- Provided material -
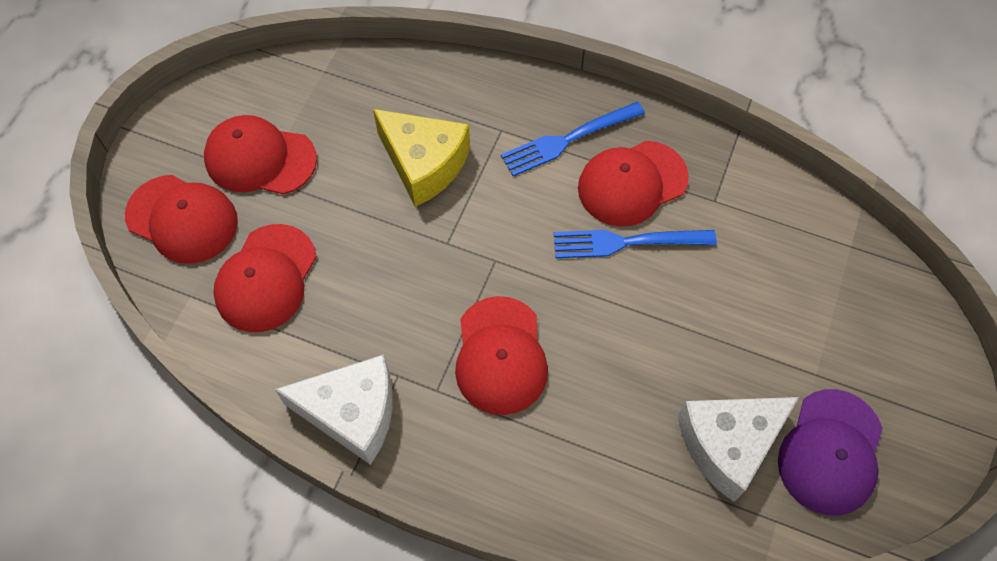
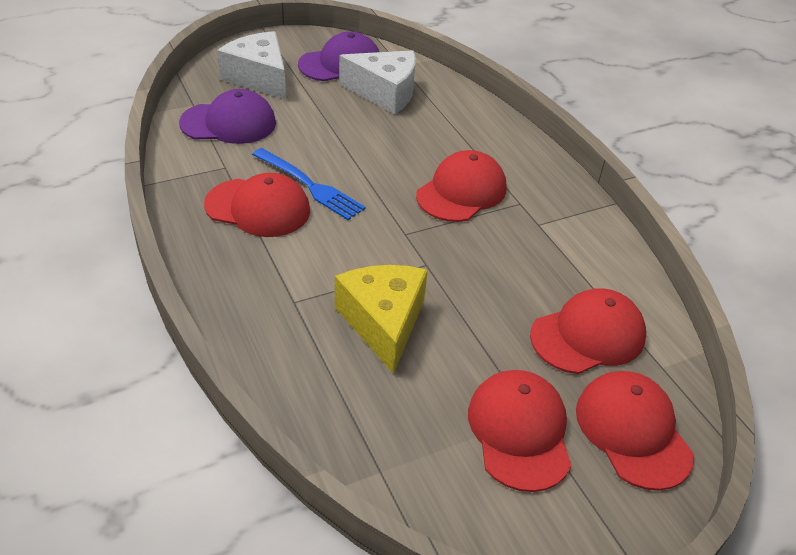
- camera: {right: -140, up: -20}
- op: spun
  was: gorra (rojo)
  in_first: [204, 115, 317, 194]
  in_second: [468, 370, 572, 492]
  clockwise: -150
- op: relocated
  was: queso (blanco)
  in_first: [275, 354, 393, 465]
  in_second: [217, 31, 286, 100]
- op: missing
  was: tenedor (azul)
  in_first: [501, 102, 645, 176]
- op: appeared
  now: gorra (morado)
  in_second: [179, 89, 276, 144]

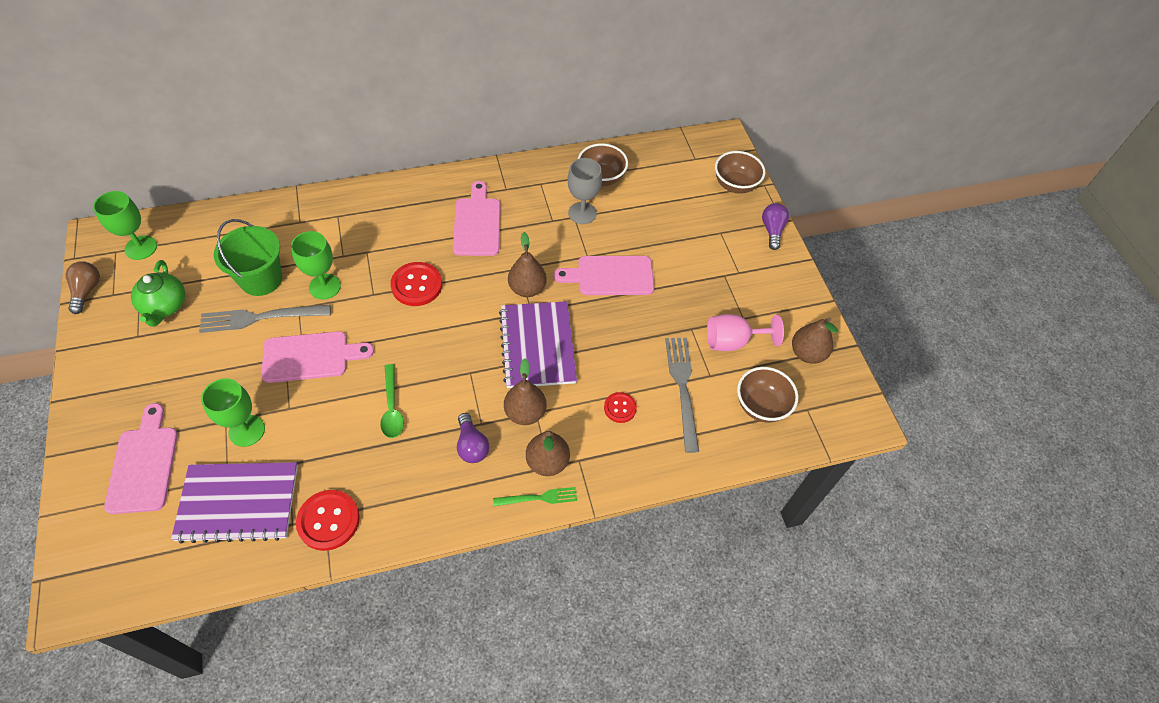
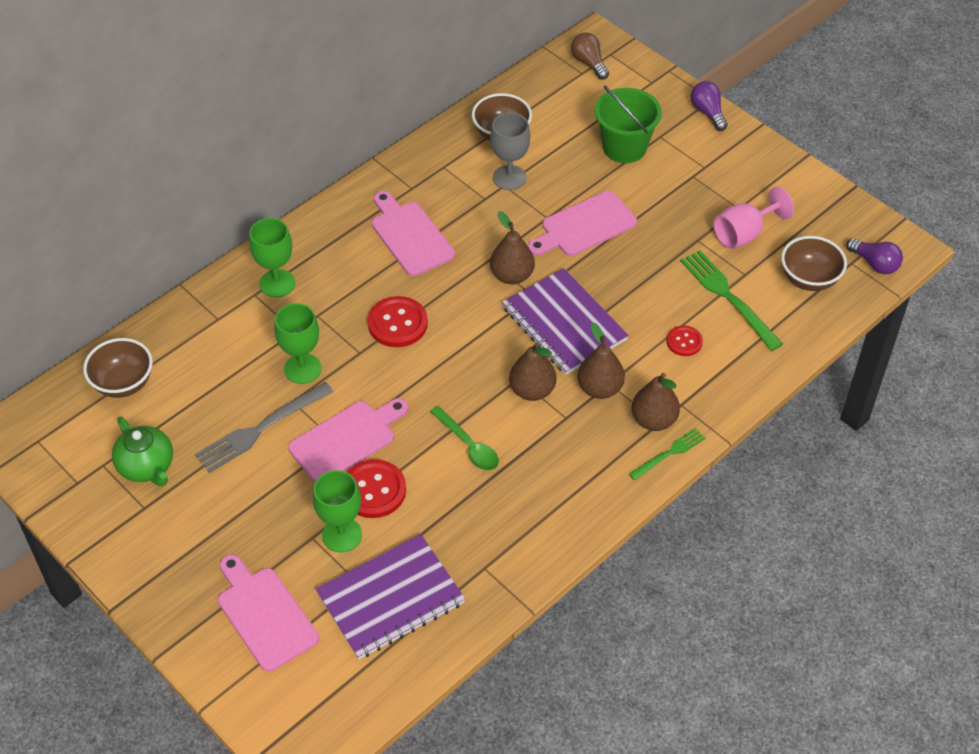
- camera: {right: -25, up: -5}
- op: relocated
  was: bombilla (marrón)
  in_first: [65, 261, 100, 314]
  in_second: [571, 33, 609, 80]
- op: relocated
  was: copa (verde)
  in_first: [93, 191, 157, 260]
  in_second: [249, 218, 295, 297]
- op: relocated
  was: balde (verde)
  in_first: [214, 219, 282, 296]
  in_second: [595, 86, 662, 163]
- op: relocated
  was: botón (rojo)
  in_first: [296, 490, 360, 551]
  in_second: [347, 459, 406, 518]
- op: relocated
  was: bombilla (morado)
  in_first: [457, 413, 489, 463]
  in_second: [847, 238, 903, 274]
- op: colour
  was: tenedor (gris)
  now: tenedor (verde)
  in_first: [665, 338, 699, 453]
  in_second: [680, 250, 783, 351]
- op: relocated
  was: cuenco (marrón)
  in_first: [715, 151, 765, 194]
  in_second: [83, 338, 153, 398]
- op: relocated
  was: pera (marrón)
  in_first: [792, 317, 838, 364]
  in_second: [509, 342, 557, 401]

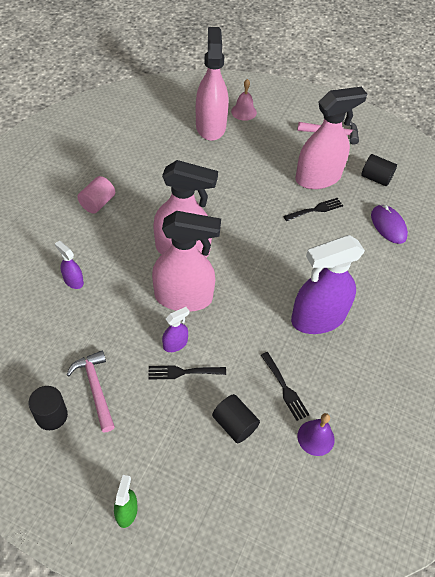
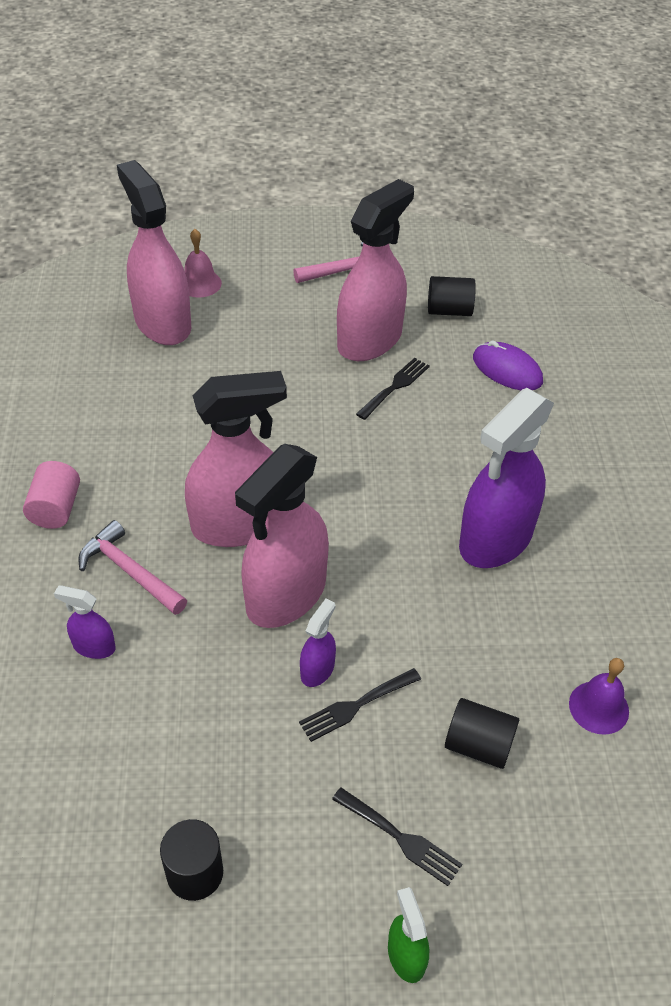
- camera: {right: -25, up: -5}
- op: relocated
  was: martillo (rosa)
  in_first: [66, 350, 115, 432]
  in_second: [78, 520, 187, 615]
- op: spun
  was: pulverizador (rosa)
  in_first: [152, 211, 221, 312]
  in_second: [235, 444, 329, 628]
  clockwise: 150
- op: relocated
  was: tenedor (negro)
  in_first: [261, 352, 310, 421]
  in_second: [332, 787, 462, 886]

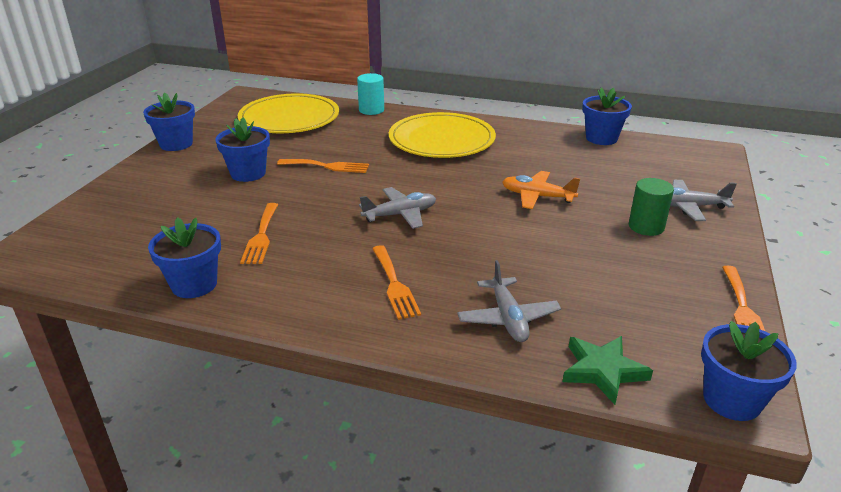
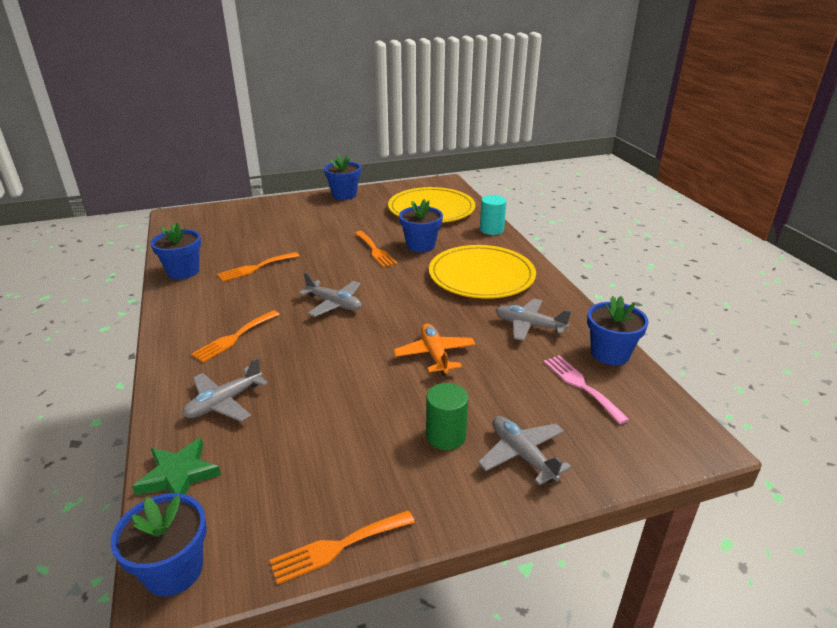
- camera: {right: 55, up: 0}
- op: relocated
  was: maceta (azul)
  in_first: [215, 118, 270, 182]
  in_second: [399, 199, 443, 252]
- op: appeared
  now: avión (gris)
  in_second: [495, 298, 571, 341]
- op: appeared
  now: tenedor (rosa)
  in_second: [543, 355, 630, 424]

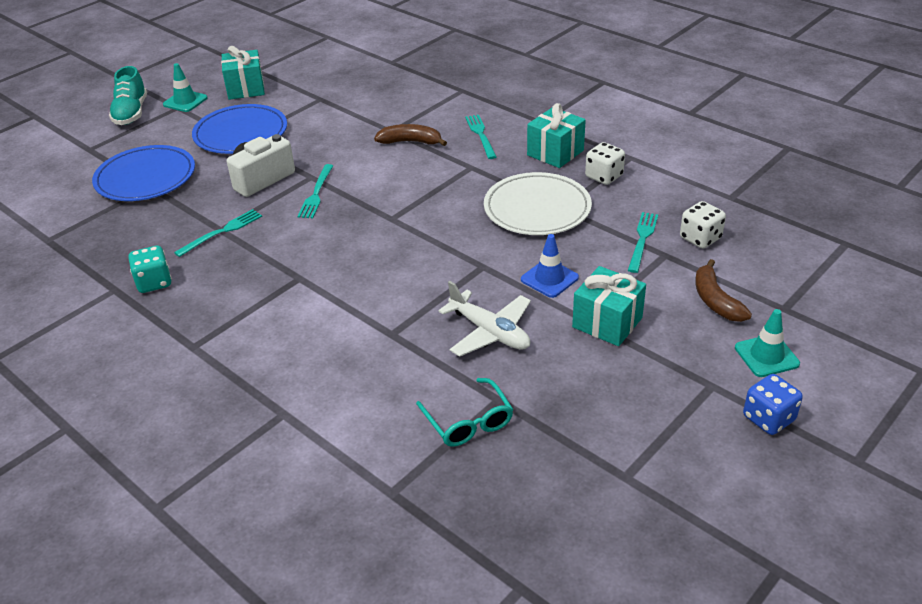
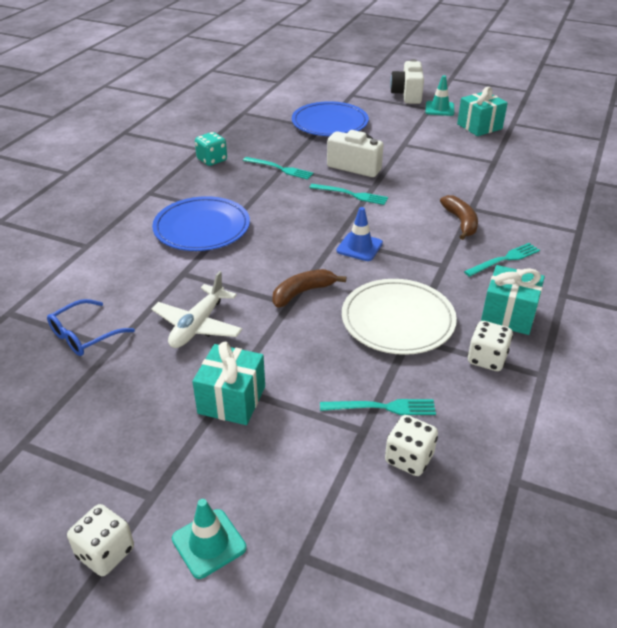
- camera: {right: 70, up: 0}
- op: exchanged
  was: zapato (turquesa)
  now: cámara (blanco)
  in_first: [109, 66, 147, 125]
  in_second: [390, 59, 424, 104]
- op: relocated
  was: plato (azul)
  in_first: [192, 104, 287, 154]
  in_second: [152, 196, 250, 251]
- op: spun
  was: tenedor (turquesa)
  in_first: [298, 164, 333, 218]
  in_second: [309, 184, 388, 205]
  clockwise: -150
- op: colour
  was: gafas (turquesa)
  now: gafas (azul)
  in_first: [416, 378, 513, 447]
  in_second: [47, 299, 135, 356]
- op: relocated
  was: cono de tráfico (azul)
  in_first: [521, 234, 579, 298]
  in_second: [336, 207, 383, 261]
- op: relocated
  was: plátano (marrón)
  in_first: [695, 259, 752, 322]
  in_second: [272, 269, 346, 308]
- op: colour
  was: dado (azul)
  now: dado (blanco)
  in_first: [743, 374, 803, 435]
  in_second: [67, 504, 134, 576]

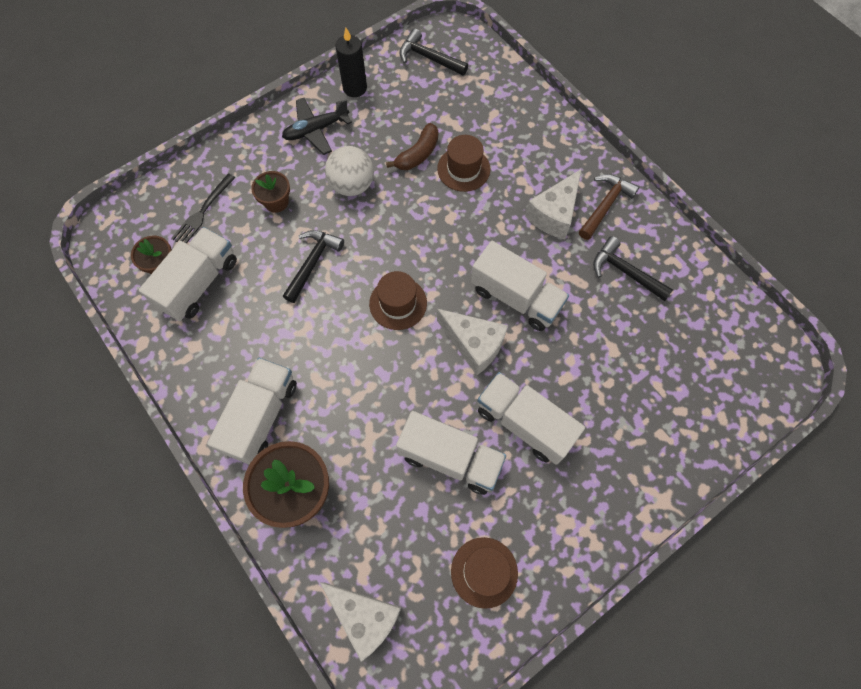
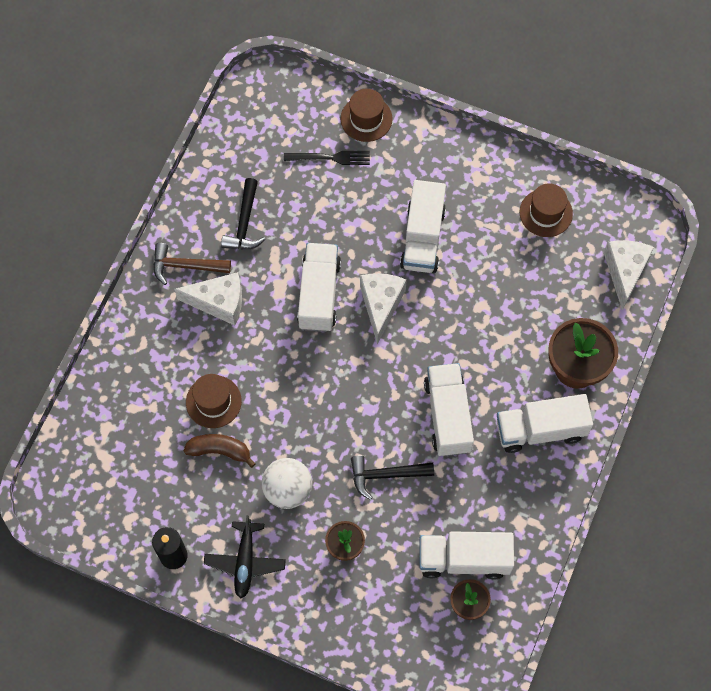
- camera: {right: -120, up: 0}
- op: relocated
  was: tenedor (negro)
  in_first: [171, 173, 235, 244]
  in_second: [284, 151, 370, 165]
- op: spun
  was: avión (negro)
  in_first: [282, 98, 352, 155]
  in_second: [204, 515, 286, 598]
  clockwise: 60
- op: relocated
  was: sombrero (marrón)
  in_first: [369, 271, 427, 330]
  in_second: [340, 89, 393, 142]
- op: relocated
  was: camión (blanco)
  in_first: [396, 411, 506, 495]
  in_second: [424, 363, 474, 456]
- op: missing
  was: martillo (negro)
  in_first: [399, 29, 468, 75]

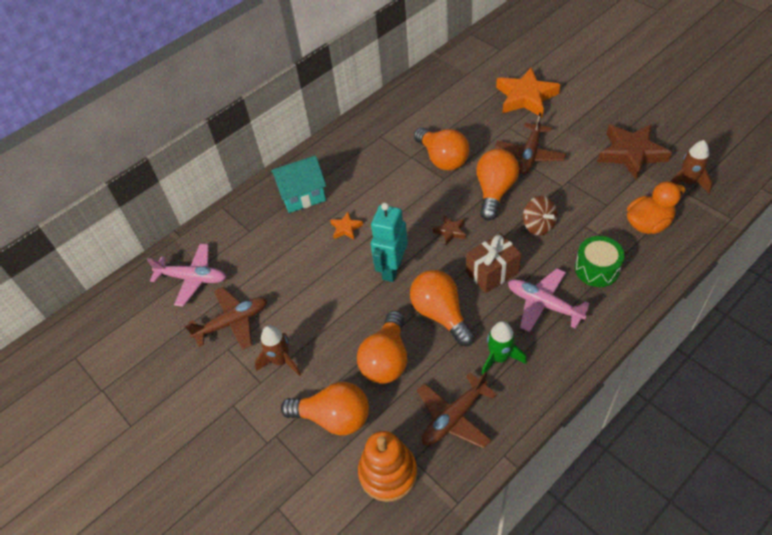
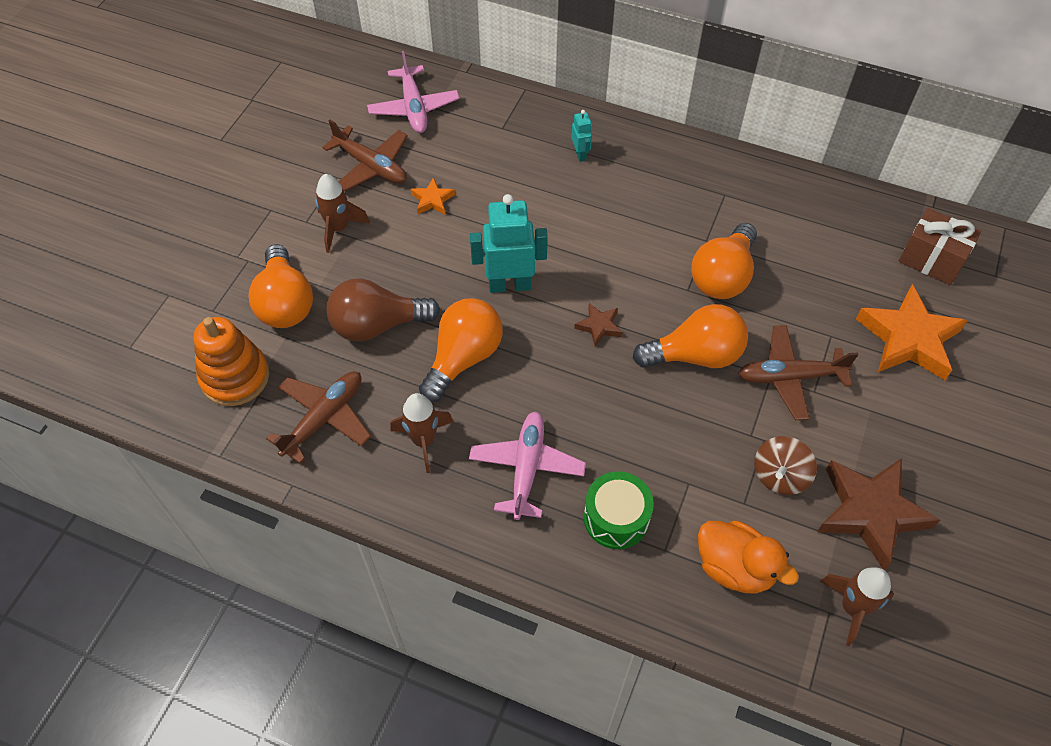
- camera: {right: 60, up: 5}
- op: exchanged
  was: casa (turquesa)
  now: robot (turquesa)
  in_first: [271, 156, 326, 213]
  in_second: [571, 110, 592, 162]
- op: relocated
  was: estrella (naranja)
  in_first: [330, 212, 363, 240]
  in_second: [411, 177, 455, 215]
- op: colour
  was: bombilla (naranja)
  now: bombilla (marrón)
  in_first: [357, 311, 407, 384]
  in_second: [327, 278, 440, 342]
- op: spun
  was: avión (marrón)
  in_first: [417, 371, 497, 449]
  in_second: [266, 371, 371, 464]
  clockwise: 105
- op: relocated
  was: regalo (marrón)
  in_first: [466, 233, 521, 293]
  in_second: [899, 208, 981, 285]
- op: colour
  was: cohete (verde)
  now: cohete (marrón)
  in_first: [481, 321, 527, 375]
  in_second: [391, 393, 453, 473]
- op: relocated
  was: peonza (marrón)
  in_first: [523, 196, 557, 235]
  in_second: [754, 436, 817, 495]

- Task goal -
Above are the records; from them, give again exactly the lines from the one containing "was: gorra (rojo)" to the one containing "now: gorra (morado)", both lines included, and nothing more.

- Task answer -
  was: gorra (rojo)
  in_first: [204, 115, 317, 194]
  in_second: [468, 370, 572, 492]
  clockwise: -150
- op: relocated
  was: queso (blanco)
  in_first: [275, 354, 393, 465]
  in_second: [217, 31, 286, 100]
- op: missing
  was: tenedor (azul)
  in_first: [501, 102, 645, 176]
- op: appeared
  now: gorra (morado)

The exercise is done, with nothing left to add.